- _Exercise_
Your task is to retype each line of the data below exactly.

Dataset entries:
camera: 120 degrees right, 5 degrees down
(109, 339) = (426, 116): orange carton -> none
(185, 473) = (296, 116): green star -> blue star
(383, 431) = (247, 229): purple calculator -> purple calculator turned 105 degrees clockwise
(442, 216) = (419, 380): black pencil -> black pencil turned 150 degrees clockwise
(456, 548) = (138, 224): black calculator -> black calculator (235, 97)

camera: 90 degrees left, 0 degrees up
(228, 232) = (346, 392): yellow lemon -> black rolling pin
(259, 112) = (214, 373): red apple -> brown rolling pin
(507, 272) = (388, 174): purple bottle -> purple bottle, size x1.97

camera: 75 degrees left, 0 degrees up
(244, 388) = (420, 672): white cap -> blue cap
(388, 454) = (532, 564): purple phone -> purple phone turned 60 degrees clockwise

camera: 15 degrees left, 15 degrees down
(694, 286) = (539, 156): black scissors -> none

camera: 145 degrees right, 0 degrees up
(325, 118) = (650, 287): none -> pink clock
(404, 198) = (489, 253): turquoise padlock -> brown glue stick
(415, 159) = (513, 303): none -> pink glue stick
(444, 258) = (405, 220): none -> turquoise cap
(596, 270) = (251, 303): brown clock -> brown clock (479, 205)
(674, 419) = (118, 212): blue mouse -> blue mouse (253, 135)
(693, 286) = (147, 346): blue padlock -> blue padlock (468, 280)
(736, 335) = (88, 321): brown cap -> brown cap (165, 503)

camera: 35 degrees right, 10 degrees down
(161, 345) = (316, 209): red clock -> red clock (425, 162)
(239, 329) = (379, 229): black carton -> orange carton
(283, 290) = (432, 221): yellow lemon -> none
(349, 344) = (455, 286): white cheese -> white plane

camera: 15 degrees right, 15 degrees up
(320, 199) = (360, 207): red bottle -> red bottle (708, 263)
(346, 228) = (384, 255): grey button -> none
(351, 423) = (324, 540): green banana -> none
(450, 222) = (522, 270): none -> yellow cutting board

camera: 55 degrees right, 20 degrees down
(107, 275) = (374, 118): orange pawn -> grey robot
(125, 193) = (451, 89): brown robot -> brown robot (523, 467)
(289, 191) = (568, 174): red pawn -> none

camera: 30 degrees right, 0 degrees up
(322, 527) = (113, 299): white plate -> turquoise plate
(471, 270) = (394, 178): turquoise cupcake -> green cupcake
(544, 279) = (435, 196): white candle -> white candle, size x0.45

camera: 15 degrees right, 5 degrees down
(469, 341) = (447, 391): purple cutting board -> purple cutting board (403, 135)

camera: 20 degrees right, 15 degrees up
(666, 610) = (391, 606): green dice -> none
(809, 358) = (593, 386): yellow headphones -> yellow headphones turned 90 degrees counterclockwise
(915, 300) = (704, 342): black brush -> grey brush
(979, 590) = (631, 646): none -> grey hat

- _Task output_
camera: 120 degrees right, 5 degrees down
(109, 339) = (426, 116): orange carton -> none
(185, 473) = (296, 116): green star -> blue star
(383, 431) = (247, 229): purple calculator -> purple calculator turned 105 degrees clockwise
(442, 216) = (419, 380): black pencil -> black pencil turned 150 degrees clockwise
(456, 548) = (138, 224): black calculator -> black calculator (235, 97)

camera: 90 degrees left, 0 degrees up
(228, 232) = (346, 392): yellow lemon -> black rolling pin
(259, 112) = (214, 373): red apple -> brown rolling pin
(507, 272) = (388, 174): purple bottle -> purple bottle, size x1.97

camera: 75 degrees left, 0 degrees up
(244, 388) = (420, 672): white cap -> blue cap
(388, 454) = (532, 564): purple phone -> purple phone turned 60 degrees clockwise

camera: 15 degrees left, 15 degrees down
(694, 286) = (539, 156): black scissors -> none

camera: 145 degrees right, 0 degrees up
(325, 118) = (650, 287): none -> pink clock
(404, 198) = (489, 253): turquoise padlock -> brown glue stick
(415, 159) = (513, 303): none -> pink glue stick
(444, 258) = (405, 220): none -> turquoise cap
(596, 270) = (251, 303): brown clock -> brown clock (479, 205)
(674, 419) = (118, 212): blue mouse -> blue mouse (253, 135)
(693, 286) = (147, 346): blue padlock -> blue padlock (468, 280)
(736, 335) = (88, 321): brown cap -> brown cap (165, 503)

camera: 35 degrees right, 10 degrees down
(161, 345) = (316, 209): red clock -> red clock (425, 162)
(239, 329) = (379, 229): black carton -> orange carton
(283, 290) = (432, 221): yellow lemon -> none
(349, 344) = (455, 286): white cheese -> white plane

camera: 15 degrees right, 15 degrees up
(320, 199) = (360, 207): red bottle -> red bottle (708, 263)
(346, 228) = (384, 255): grey button -> none
(351, 423) = (324, 540): green banana -> none
(450, 222) = (522, 270): none -> yellow cutting board

camera: 55 degrees right, 20 degrees down
(107, 275) = (374, 118): orange pawn -> grey robot
(125, 193) = (451, 89): brown robot -> brown robot (523, 467)
(289, 191) = (568, 174): red pawn -> none

camera: 30 degrees right, 0 degrees up
(322, 527) = (113, 299): white plate -> turquoise plate
(471, 270) = (394, 178): turquoise cupcake -> green cupcake
(544, 279) = (435, 196): white candle -> white candle, size x0.45

camera: 15 degrees right, 5 degrees down
(469, 341) = (447, 391): purple cutting board -> purple cutting board (403, 135)

camera: 20 degrees right, 15 degrees up
(666, 610) = (391, 606): green dice -> none
(809, 358) = (593, 386): yellow headphones -> yellow headphones turned 90 degrees counterclockwise
(915, 300) = (704, 342): black brush -> grey brush
(979, 590) = (631, 646): none -> grey hat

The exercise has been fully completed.